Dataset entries
........

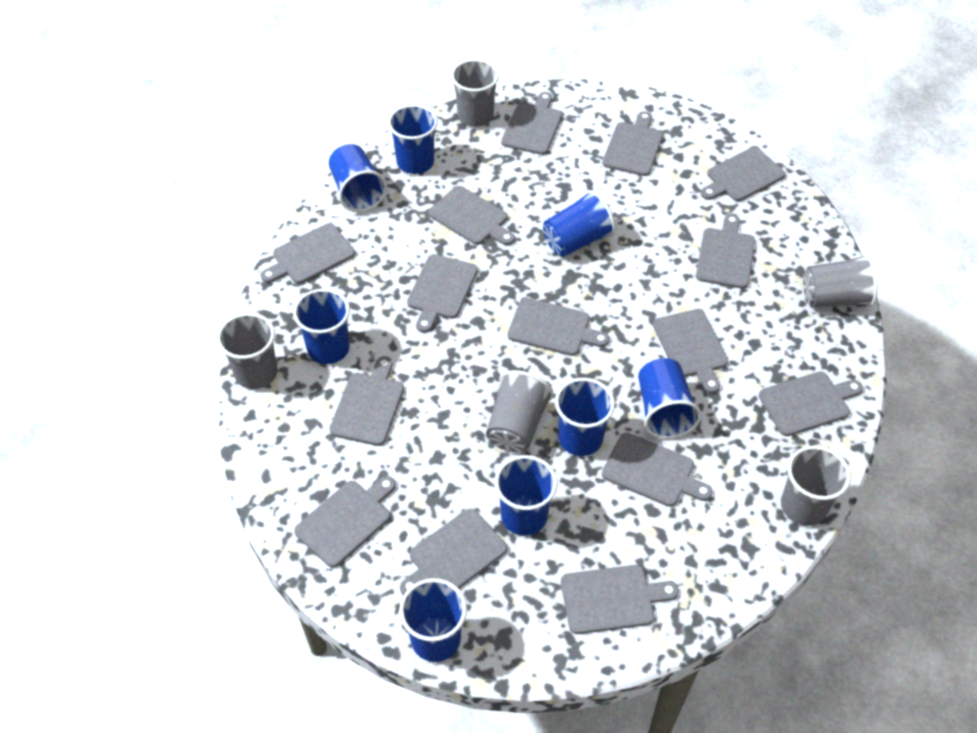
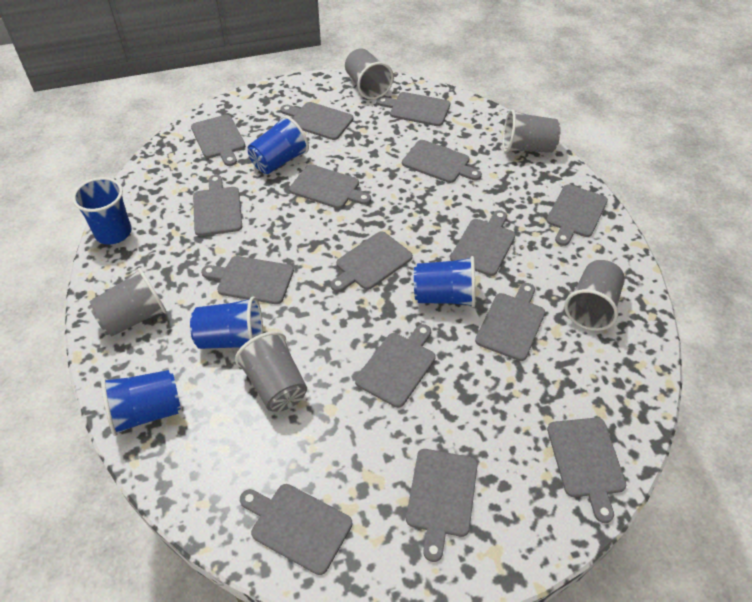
blue cup: 8 -> 5

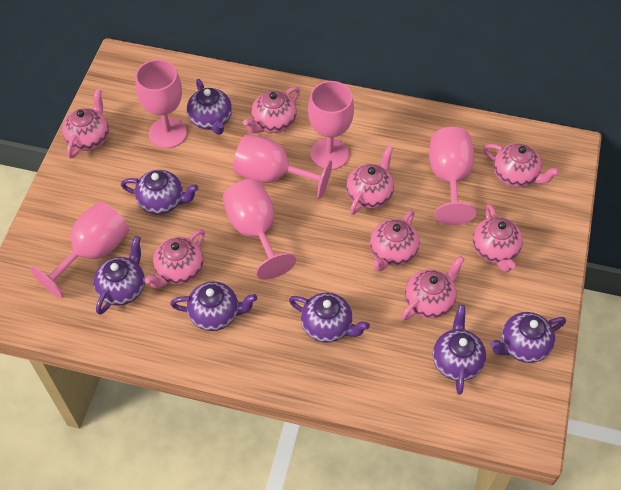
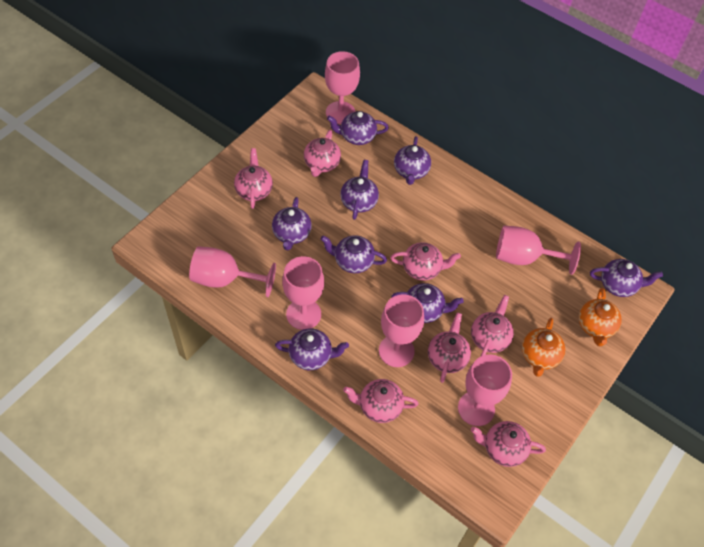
orange teapot: 0 -> 2
pink teapot: 8 -> 7
purple teapot: 7 -> 8

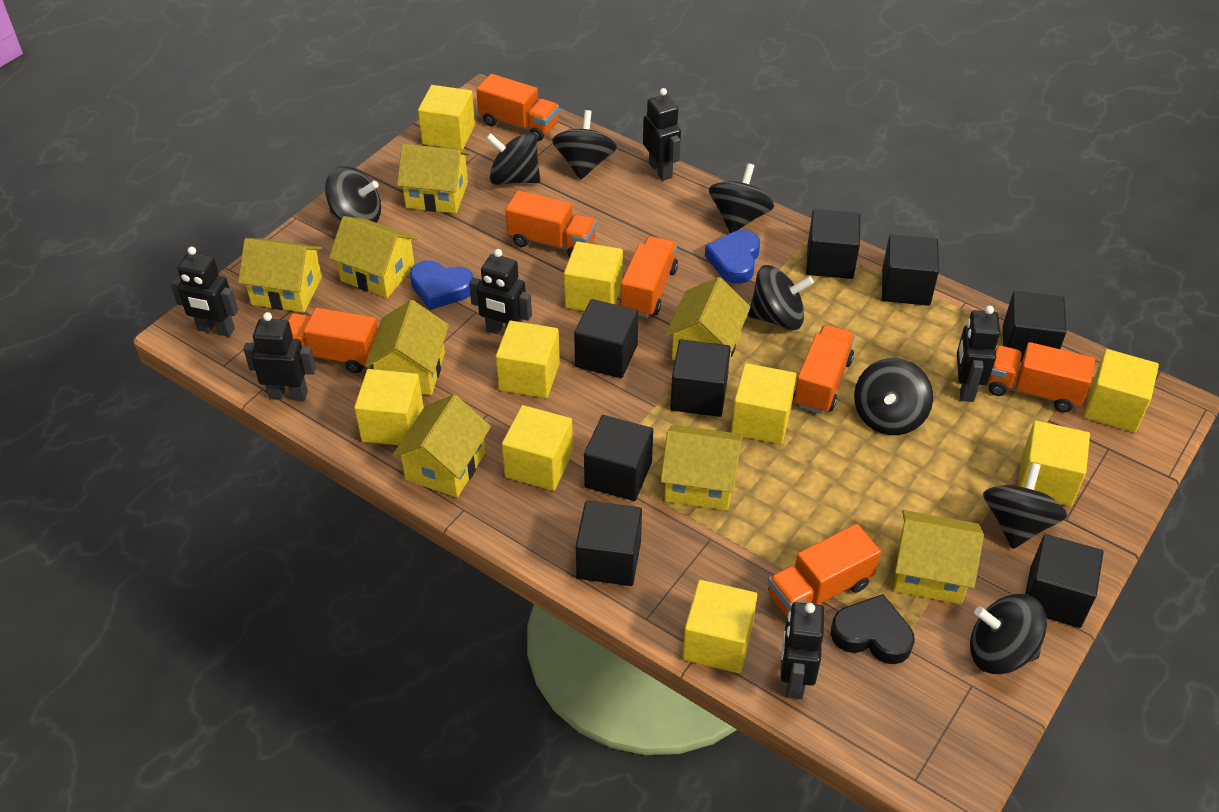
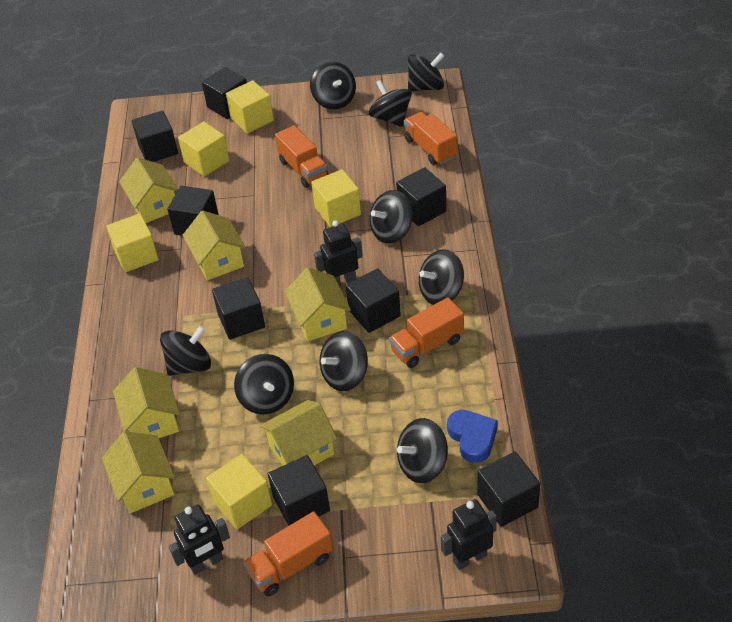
black heart: 1 -> 0
black robot: 6 -> 3
black spinning top: 8 -> 9
blue heart: 2 -> 1
orange truck: 7 -> 4
yellow cube: 9 -> 5
yellow house: 8 -> 6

........

HOW TO COMPLETE THIS TASK — Return each entry above unchanged. Leave the pictures out.

ANSWER SPACE —
blue cup: 8 -> 5

orange teapot: 0 -> 2
pink teapot: 8 -> 7
purple teapot: 7 -> 8

black heart: 1 -> 0
black robot: 6 -> 3
black spinning top: 8 -> 9
blue heart: 2 -> 1
orange truck: 7 -> 4
yellow cube: 9 -> 5
yellow house: 8 -> 6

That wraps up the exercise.